WHAT NEEDS TO BE DONE: Quote, exactly, the line holding "white bottle [219,67,250,146]" and all lines after it to the end of the records below. Exclude pictures.

[[ THE INPUT, beginning ]]

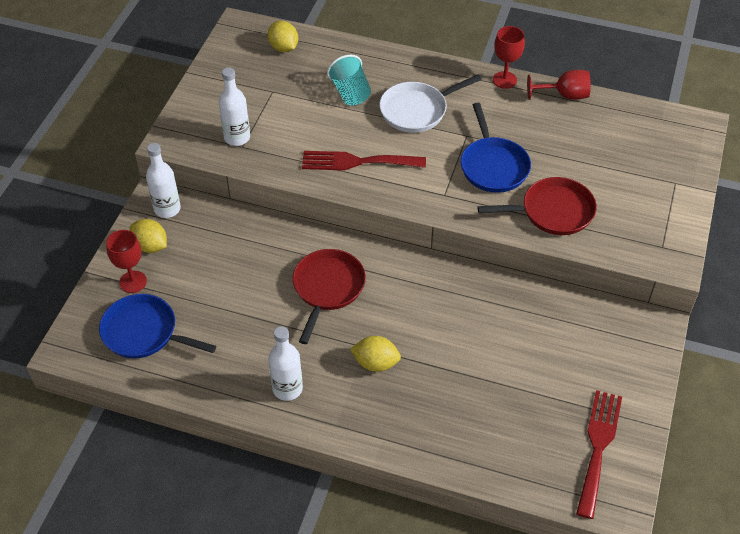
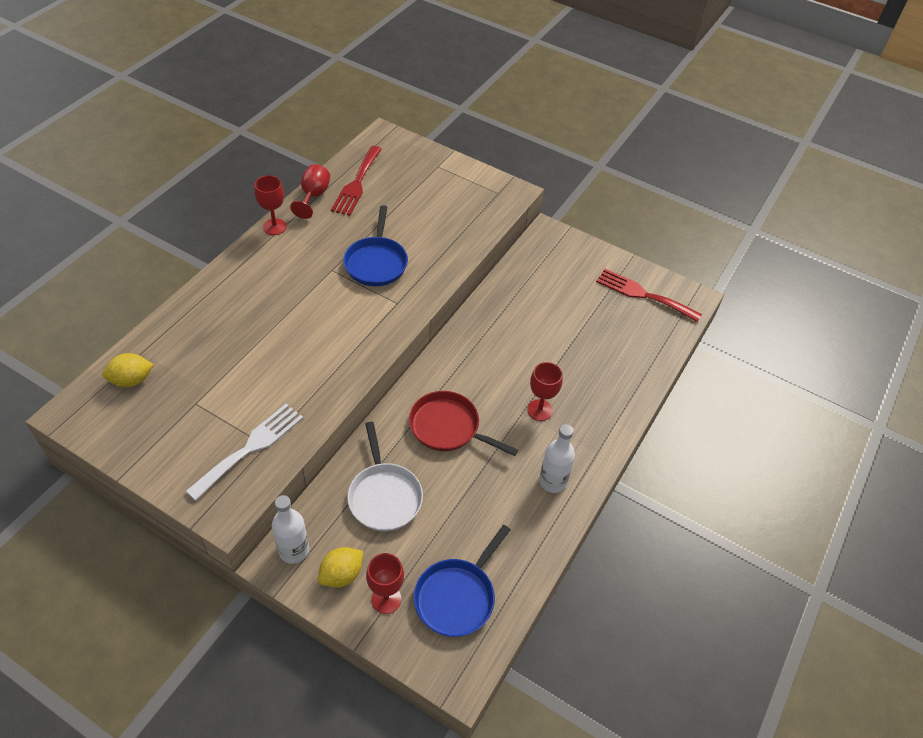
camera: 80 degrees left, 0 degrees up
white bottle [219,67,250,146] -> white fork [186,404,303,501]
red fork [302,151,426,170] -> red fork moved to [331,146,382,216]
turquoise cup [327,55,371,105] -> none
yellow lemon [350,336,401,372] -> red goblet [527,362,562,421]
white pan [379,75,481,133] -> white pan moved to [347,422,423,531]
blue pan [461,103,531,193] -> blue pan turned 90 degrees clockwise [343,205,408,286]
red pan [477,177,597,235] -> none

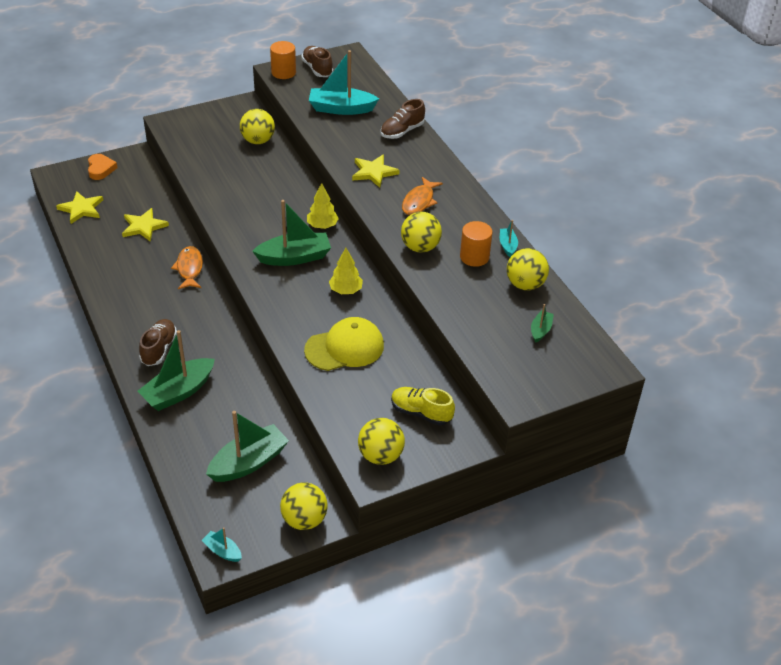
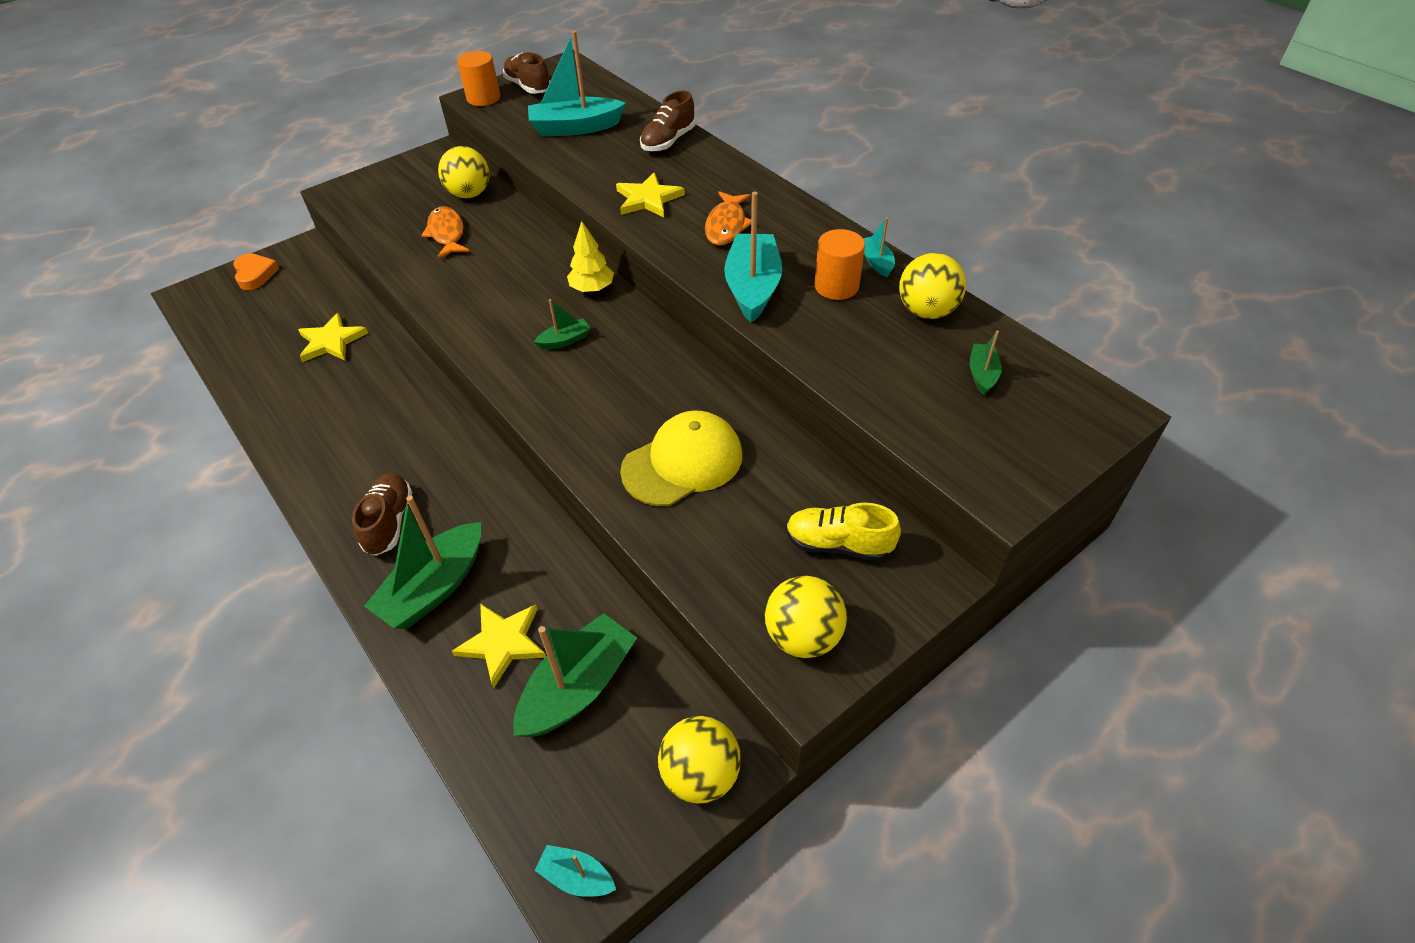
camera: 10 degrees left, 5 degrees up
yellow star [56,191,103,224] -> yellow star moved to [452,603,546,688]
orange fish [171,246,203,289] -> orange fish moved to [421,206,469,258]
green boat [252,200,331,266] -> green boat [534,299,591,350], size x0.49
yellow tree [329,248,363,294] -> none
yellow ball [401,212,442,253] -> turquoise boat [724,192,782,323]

[[ THE INPUT, end ]]

EXERCISE RESULT:
white bottle [219,67,250,146] -> white fork [186,404,303,501]
red fork [302,151,426,170] -> red fork moved to [331,146,382,216]
turquoise cup [327,55,371,105] -> none
yellow lemon [350,336,401,372] -> red goblet [527,362,562,421]
white pan [379,75,481,133] -> white pan moved to [347,422,423,531]
blue pan [461,103,531,193] -> blue pan turned 90 degrees clockwise [343,205,408,286]
red pan [477,177,597,235] -> none

camera: 10 degrees left, 5 degrees up
yellow star [56,191,103,224] -> yellow star moved to [452,603,546,688]
orange fish [171,246,203,289] -> orange fish moved to [421,206,469,258]
green boat [252,200,331,266] -> green boat [534,299,591,350], size x0.49
yellow tree [329,248,363,294] -> none
yellow ball [401,212,442,253] -> turquoise boat [724,192,782,323]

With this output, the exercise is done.